[Entries supplied Boundary: Start]

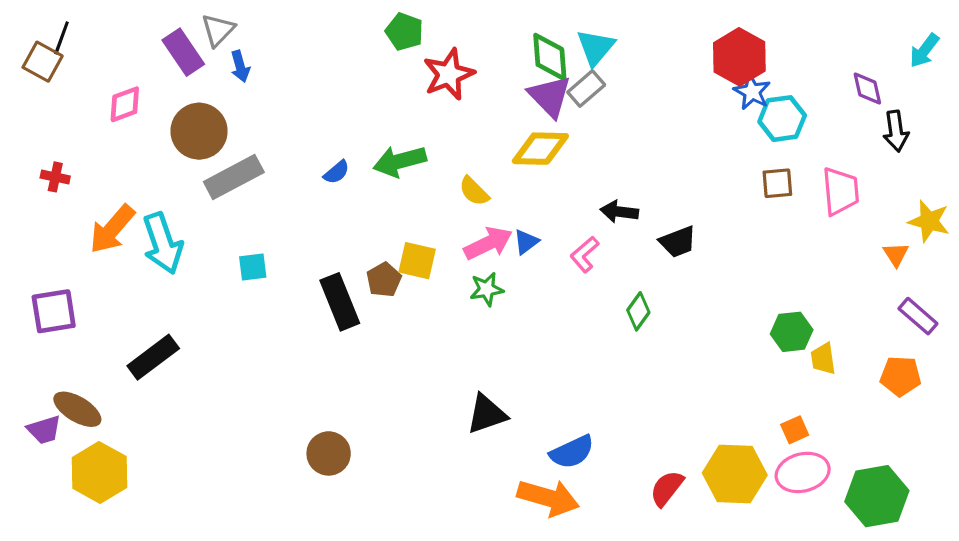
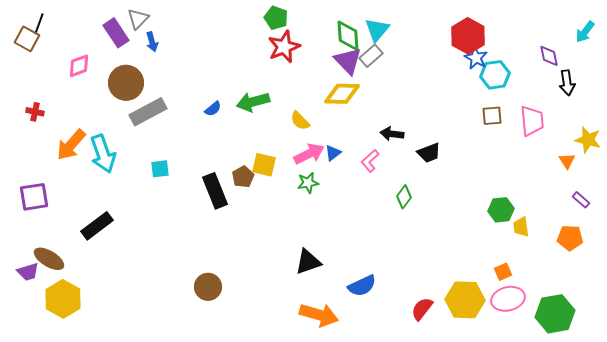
green pentagon: (404, 32) -> (276, 18), moved
purple rectangle: (918, 316) -> (581, 200), size x0.7
orange arrow: (548, 498) -> (319, 315), moved

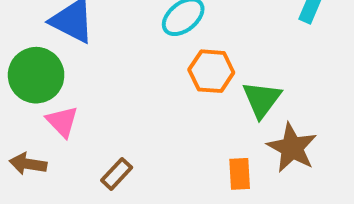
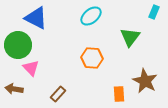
orange hexagon: (211, 71) -> (92, 58), moved
green triangle: (262, 99) -> (130, 37), moved

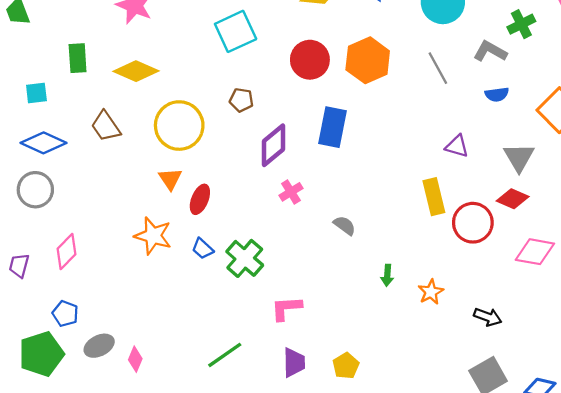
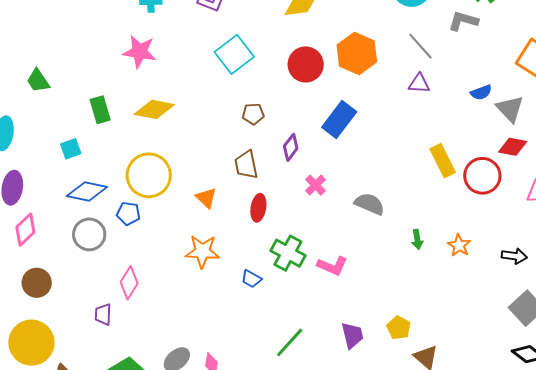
blue semicircle: (497, 94) -> (481, 92), moved
brown trapezoid: (106, 126) -> (246, 165), moved, turned 36
yellow circle: (179, 126) -> (149, 175), moved
blue rectangle: (333, 127) -> (339, 119), turned 39
purple diamond: (273, 145) -> (291, 147), size x0.7
purple triangle: (457, 146) -> (419, 84), moved
red ellipse: (200, 199) -> (258, 208), moved
gray semicircle: (345, 225) -> (370, 204), size x1.4
blue trapezoid: (203, 249) -> (251, 279), moved
purple trapezoid: (19, 266) -> (103, 314), moved
pink L-shape: (286, 308) -> (332, 266), moved, turned -140
blue pentagon: (65, 314) -> (128, 213), moved

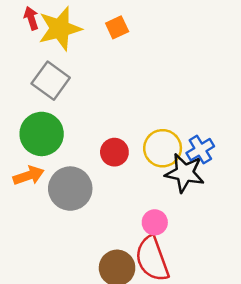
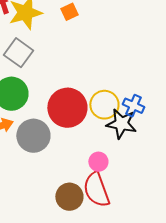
blue cross: (200, 150) -> (133, 106), turned -35
red circle: (114, 152) -> (67, 108), size x1.8

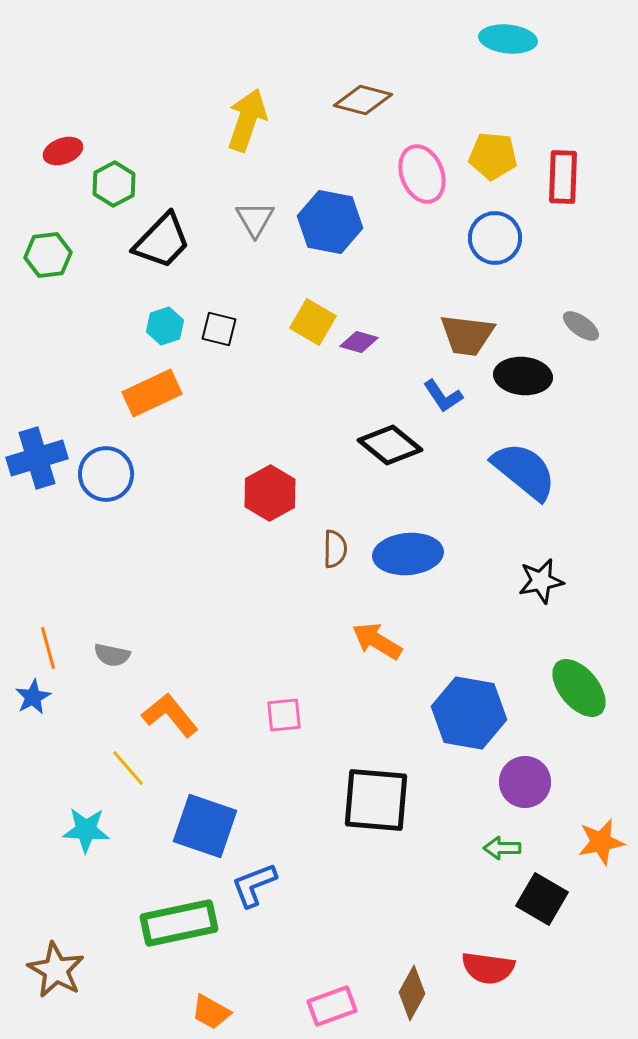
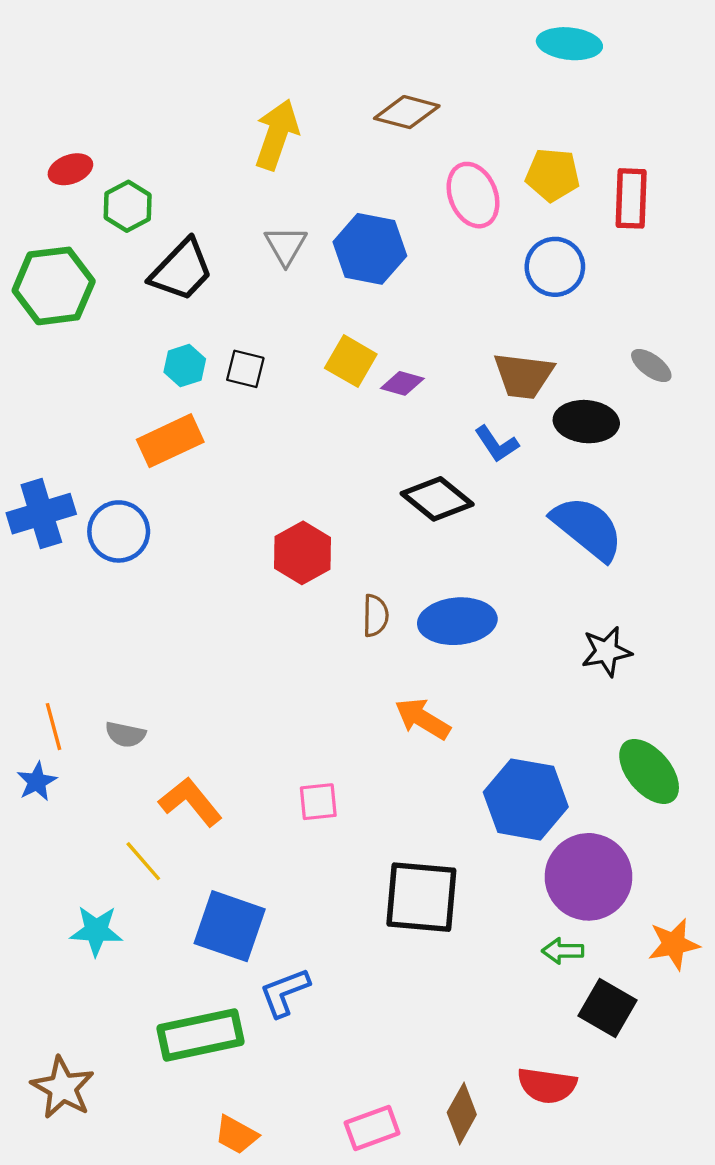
green hexagon: (48, 255) -> (54, 286), size x1.5
purple circle: (525, 782) -> (589, 877), size x1.5

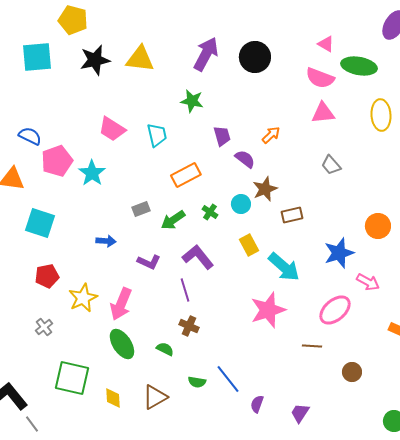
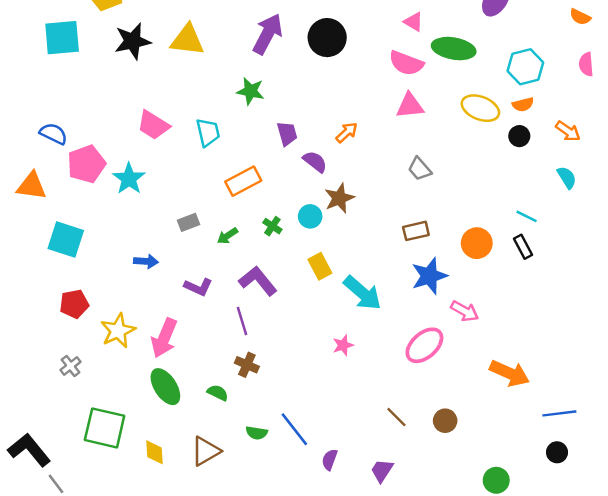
yellow ellipse: (381, 115) -> (480, 108), turned -64
brown rectangle: (292, 215) -> (416, 231), moved
green arrow: (173, 220) -> (227, 236), size x0.7
pink star: (268, 310) -> (343, 345), size x0.5
brown line: (312, 346) -> (396, 417), moved, turned 42

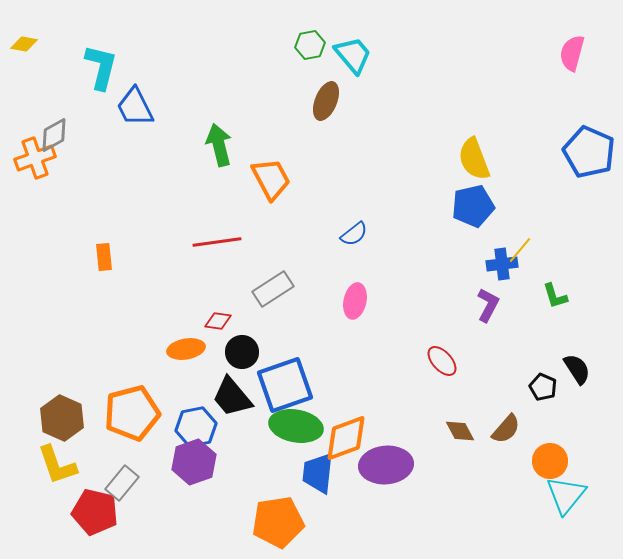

[Entries supplied Boundary: End]

Extract, without any images, the part of the material above that opens with the line containing "green triangle: (262, 99) -> (130, 37), moved" and closes with the line containing "green hexagon: (48, 255)", both lines included.

Task response -
green triangle: (262, 99) -> (130, 37), moved

blue semicircle: (497, 94) -> (481, 92), moved
brown trapezoid: (106, 126) -> (246, 165), moved, turned 36
yellow circle: (179, 126) -> (149, 175), moved
blue rectangle: (333, 127) -> (339, 119), turned 39
purple diamond: (273, 145) -> (291, 147), size x0.7
purple triangle: (457, 146) -> (419, 84), moved
red ellipse: (200, 199) -> (258, 208), moved
gray semicircle: (345, 225) -> (370, 204), size x1.4
blue trapezoid: (203, 249) -> (251, 279), moved
purple trapezoid: (19, 266) -> (103, 314), moved
pink L-shape: (286, 308) -> (332, 266), moved, turned -140
blue pentagon: (65, 314) -> (128, 213), moved

blue cross: (200, 150) -> (133, 106), turned -35
red circle: (114, 152) -> (67, 108), size x1.8

green hexagon: (48, 255) -> (54, 286), size x1.5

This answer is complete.